__Given data__:

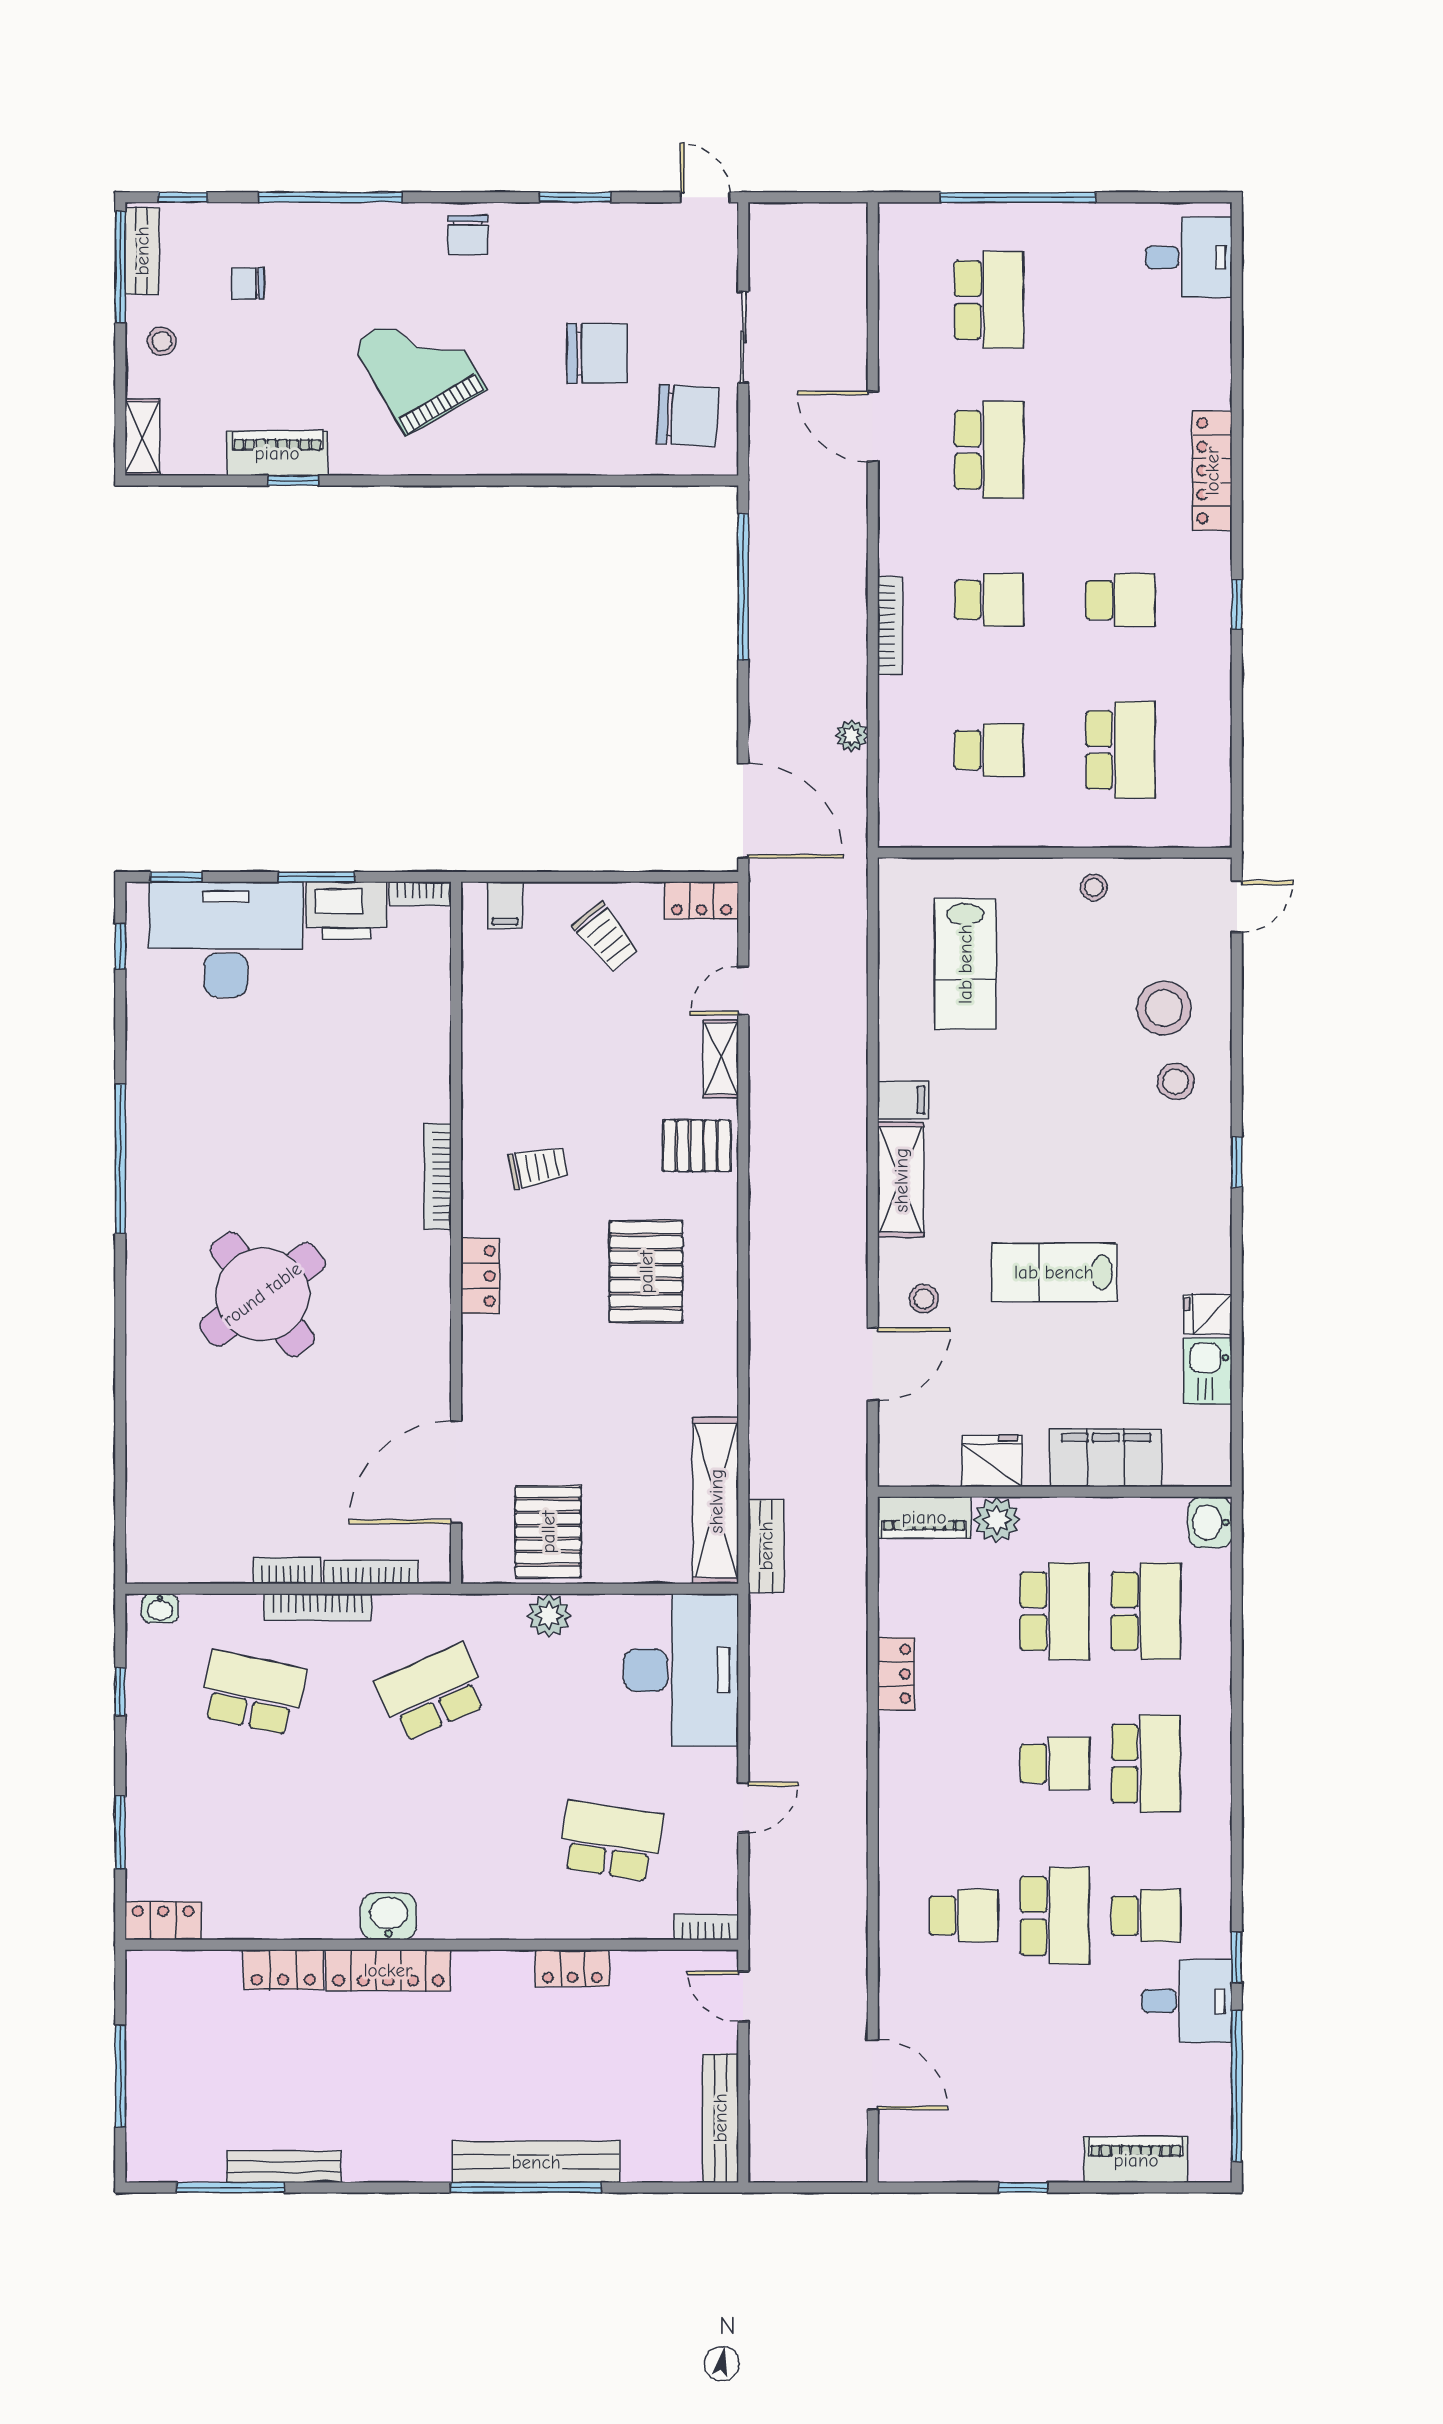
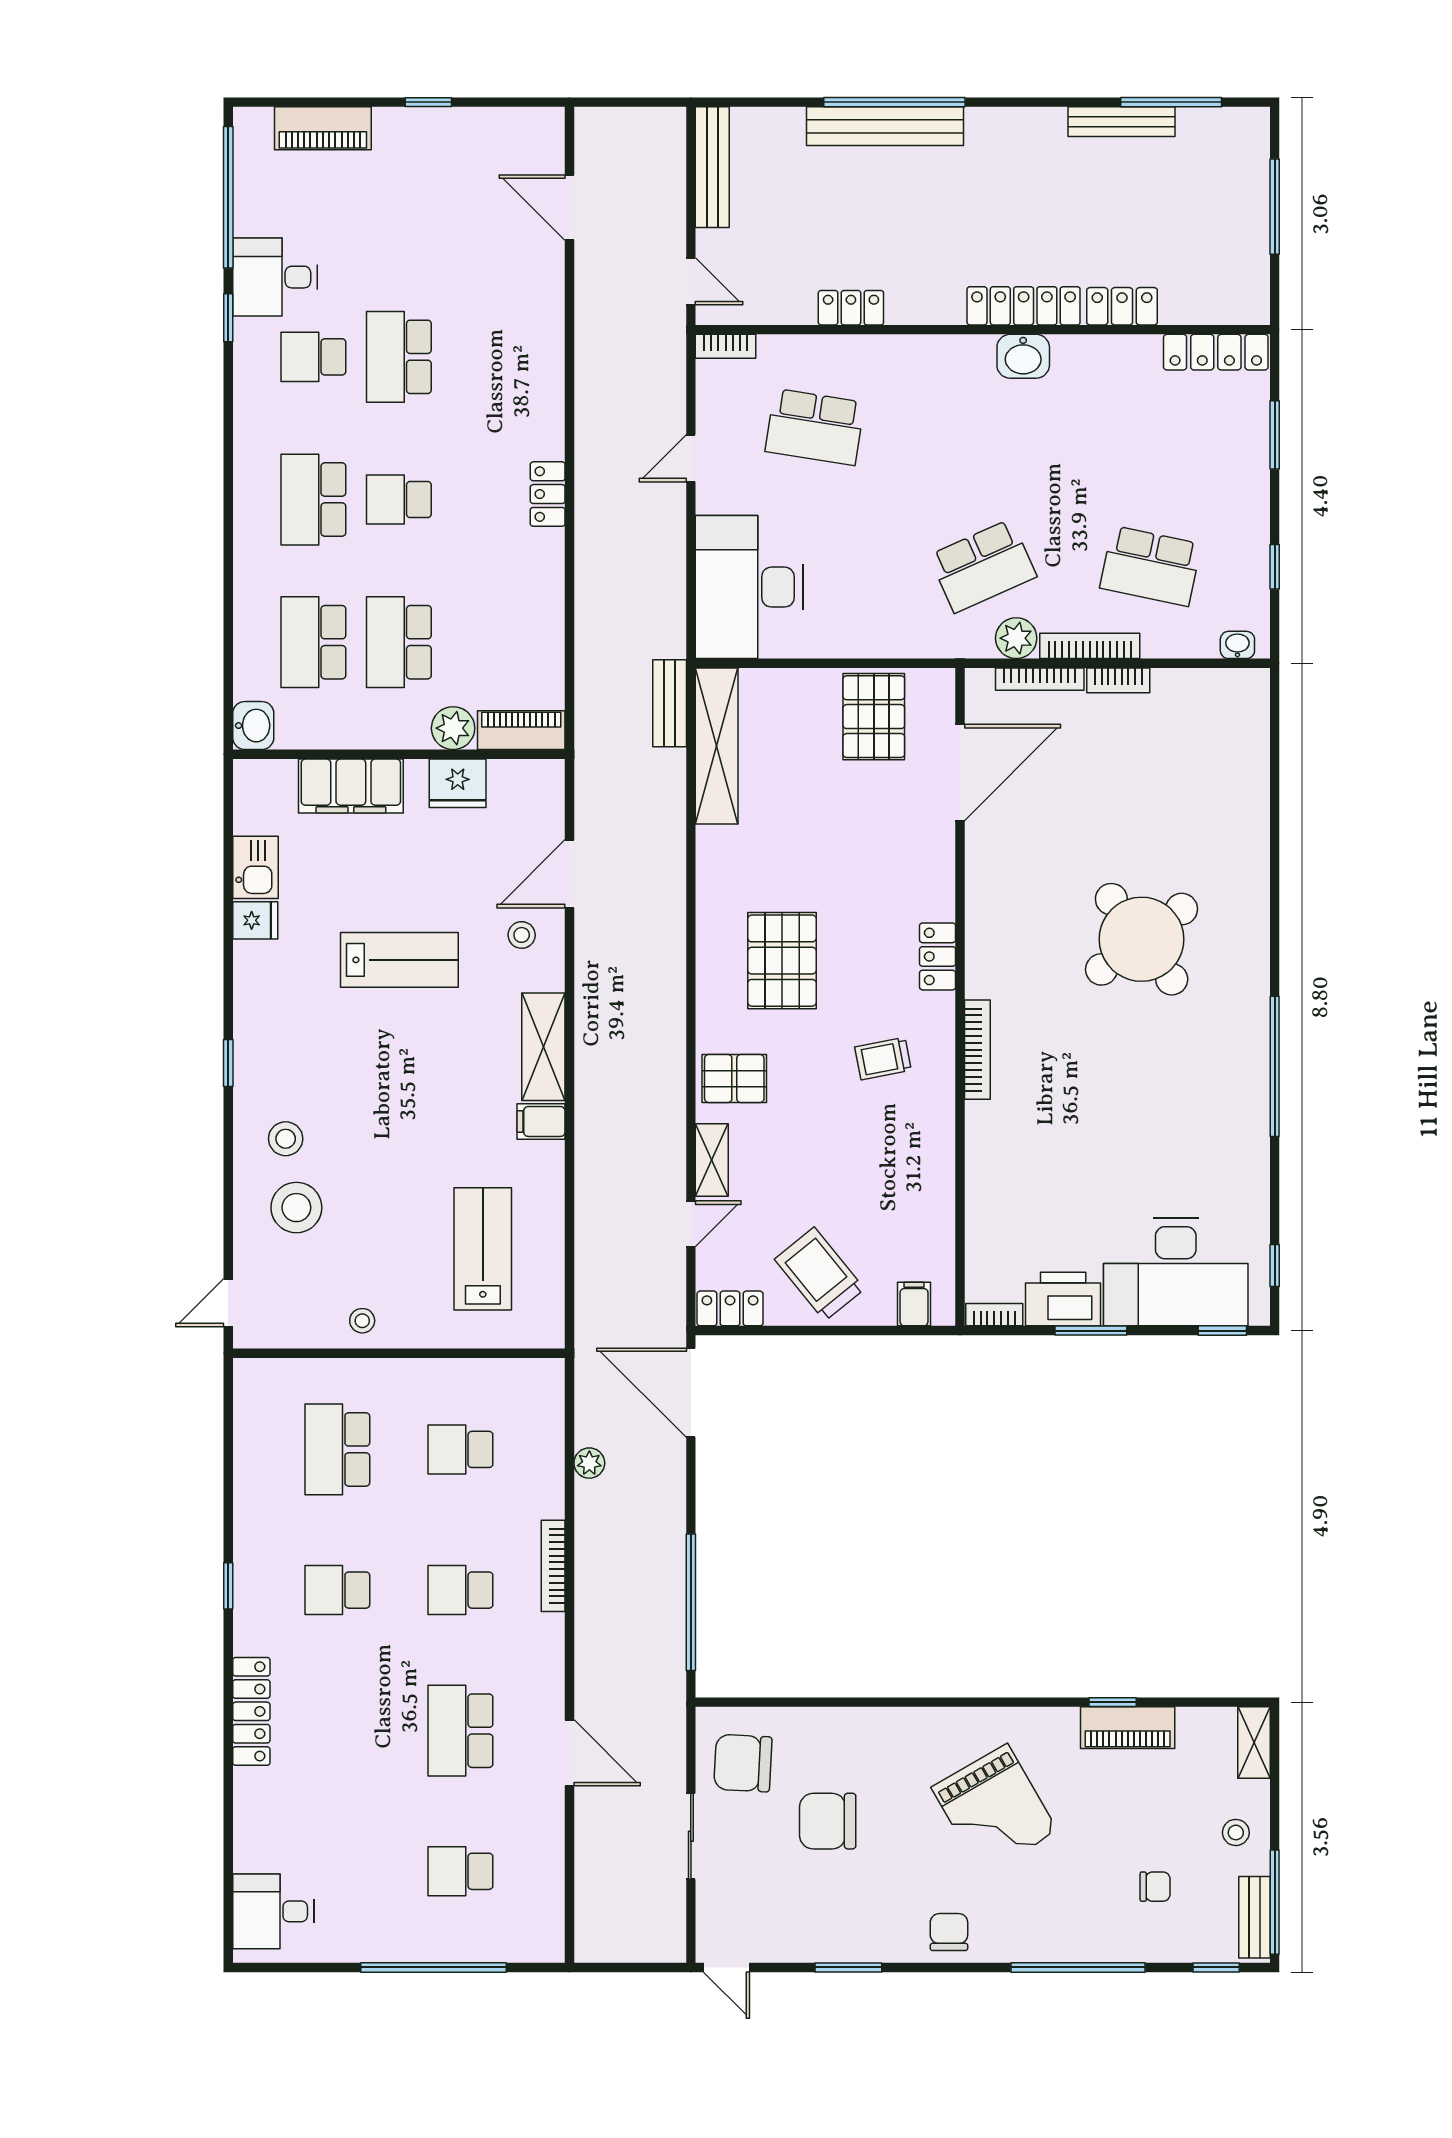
school desk: (989, 300) -> (460, 1871), width x0.54
trolley: (606, 937) -> (820, 1274), width x1.36, depth x1.39
plant: (549, 1616) -> (1016, 638), moved
locker: (896, 1674) -> (548, 494), moved
school desk: (964, 1916) -> (484, 357), removed
locker: (163, 1921) -> (1216, 352), width x1.53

__How to complete this task__: Everything from the line containing "plant: (549, 1616) -> (1016, 638), moved" through the last line of the listing must be reproduced exactly, and no other line.

__Output for this task__:
plant: (549, 1616) -> (1016, 638), moved
locker: (896, 1674) -> (548, 494), moved
school desk: (964, 1916) -> (484, 357), removed
locker: (163, 1921) -> (1216, 352), width x1.53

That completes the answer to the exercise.